[Scene difference descriptions]
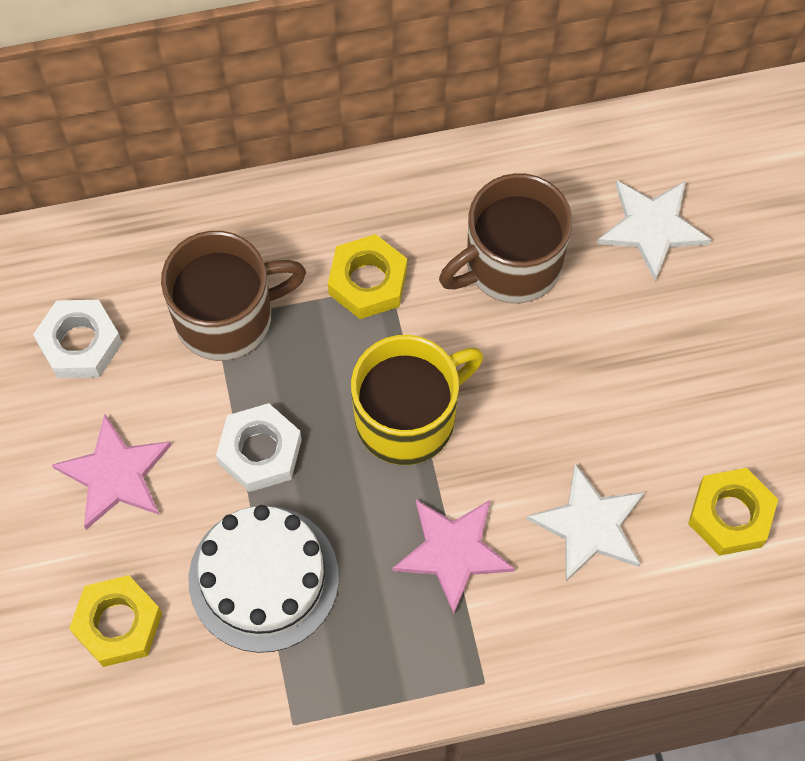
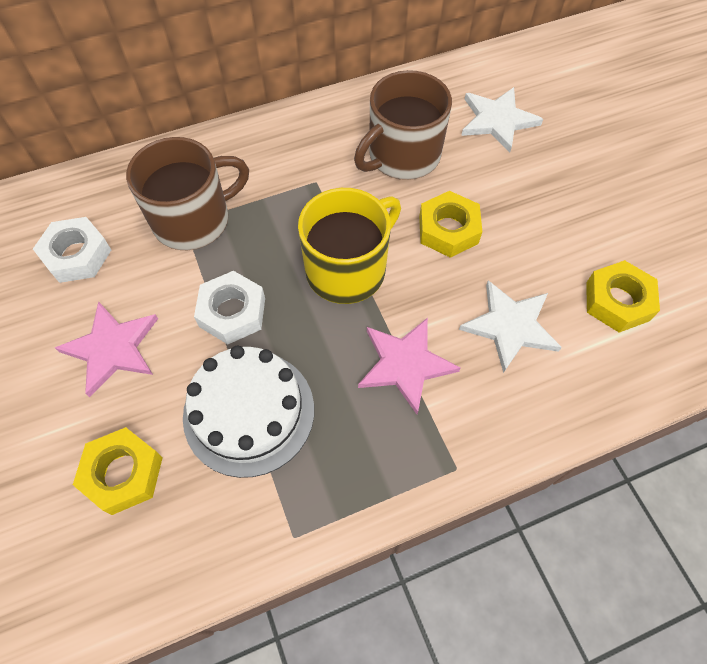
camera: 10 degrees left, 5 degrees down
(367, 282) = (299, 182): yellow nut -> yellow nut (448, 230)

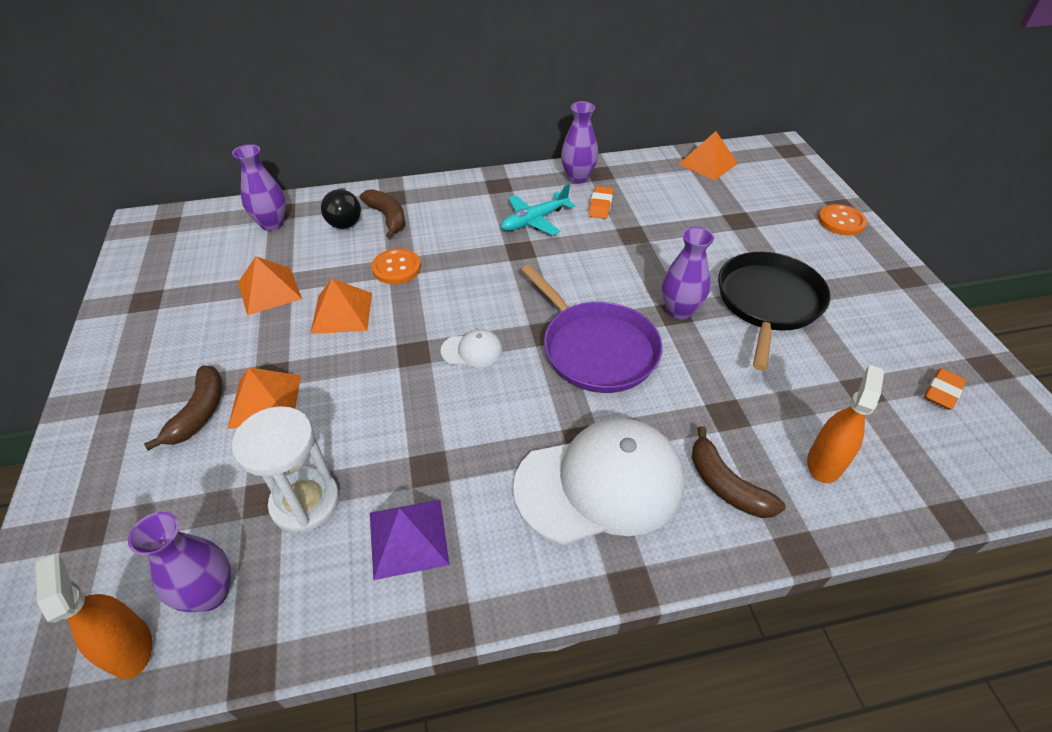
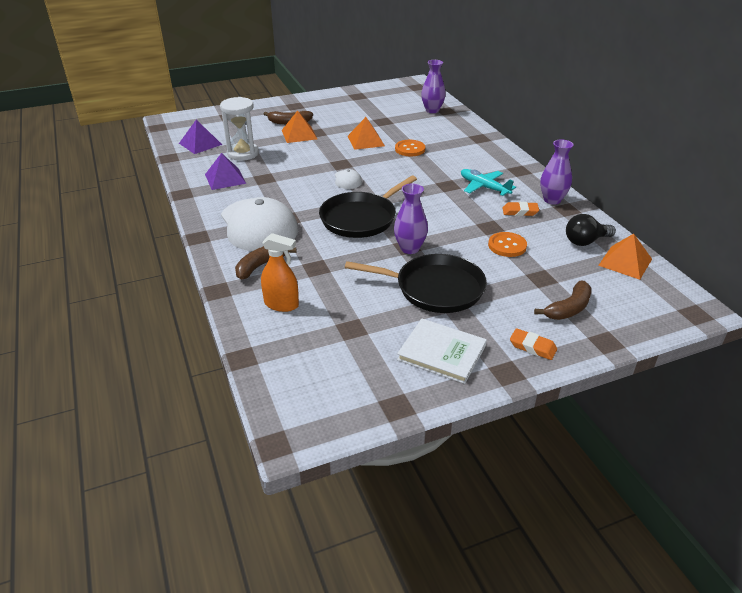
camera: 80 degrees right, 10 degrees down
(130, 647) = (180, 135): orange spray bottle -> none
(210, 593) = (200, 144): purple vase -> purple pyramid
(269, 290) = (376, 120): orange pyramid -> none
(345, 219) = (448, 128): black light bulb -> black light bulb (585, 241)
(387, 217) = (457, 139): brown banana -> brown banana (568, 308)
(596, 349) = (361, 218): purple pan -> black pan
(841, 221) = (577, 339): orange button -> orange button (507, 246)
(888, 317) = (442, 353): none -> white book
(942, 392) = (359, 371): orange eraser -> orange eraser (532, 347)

YOUR ASSIGNMENT: Look through the entries for lines containing the word "none" and return each one.

RESPONSE TO THE TASK:
(130, 647) = (180, 135): orange spray bottle -> none
(269, 290) = (376, 120): orange pyramid -> none
(888, 317) = (442, 353): none -> white book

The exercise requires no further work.